Excerpts from a dataset =>

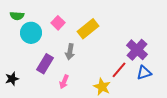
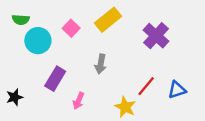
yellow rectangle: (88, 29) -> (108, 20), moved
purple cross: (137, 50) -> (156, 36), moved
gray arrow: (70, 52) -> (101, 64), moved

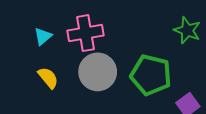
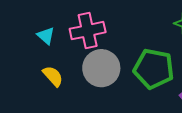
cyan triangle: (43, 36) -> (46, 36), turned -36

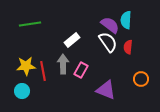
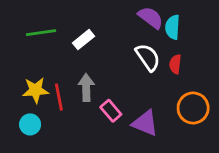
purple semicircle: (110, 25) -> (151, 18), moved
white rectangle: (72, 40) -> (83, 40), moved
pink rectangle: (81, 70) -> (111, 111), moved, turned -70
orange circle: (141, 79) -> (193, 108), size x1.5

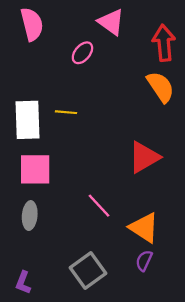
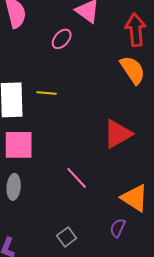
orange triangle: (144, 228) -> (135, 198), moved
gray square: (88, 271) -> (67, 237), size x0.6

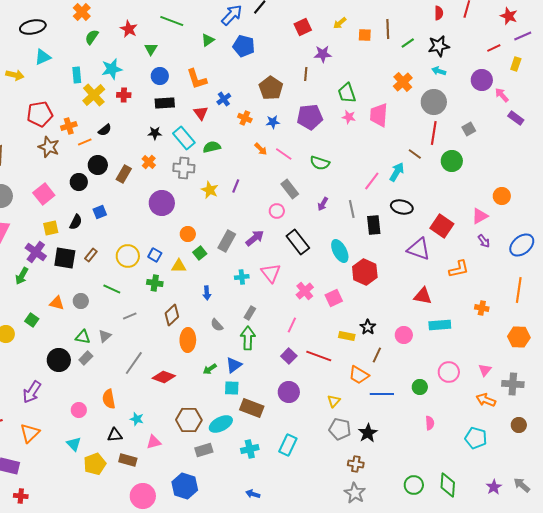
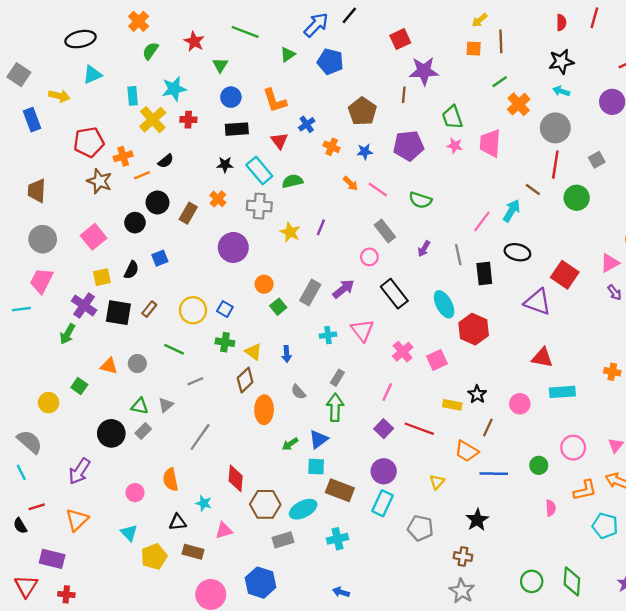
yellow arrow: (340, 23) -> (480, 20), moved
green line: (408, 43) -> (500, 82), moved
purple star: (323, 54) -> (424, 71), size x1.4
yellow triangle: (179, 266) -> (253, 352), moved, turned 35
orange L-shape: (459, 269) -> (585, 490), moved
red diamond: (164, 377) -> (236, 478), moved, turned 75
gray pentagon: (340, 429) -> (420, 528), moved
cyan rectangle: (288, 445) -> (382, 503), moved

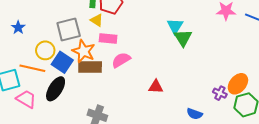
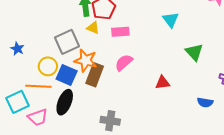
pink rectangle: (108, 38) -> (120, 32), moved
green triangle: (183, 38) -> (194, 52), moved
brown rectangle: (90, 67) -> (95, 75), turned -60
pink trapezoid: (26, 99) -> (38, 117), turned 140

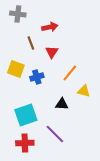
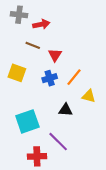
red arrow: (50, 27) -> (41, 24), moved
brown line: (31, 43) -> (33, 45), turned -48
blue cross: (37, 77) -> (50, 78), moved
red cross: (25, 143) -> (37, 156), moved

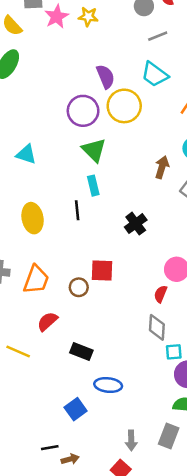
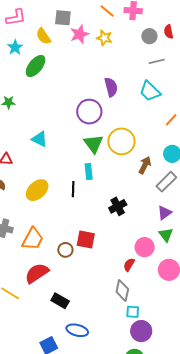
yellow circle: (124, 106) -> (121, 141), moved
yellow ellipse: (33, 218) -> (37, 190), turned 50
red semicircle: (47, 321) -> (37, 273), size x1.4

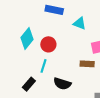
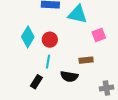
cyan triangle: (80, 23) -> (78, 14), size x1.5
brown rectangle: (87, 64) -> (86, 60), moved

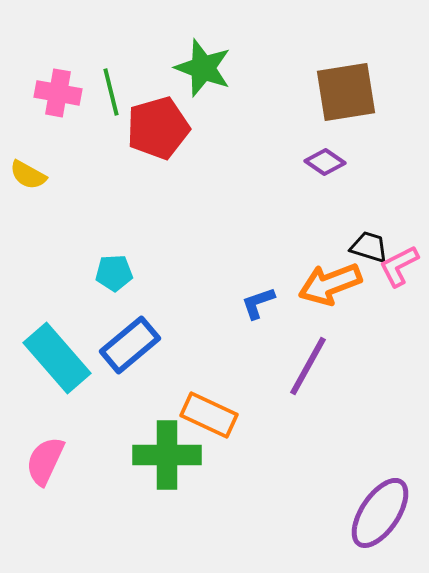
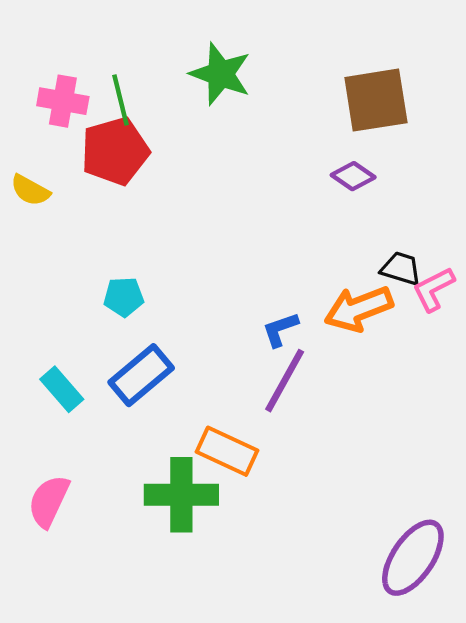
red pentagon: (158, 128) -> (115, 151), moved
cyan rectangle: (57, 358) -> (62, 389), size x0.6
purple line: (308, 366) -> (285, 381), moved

Work required =>
Search the records for the word "pink". Copy every line that has it.

Your solution =>
pink rectangle: (81, 70) -> (111, 111), moved, turned -70
pink rectangle: (108, 38) -> (120, 32), moved
pink trapezoid: (26, 99) -> (38, 117), turned 140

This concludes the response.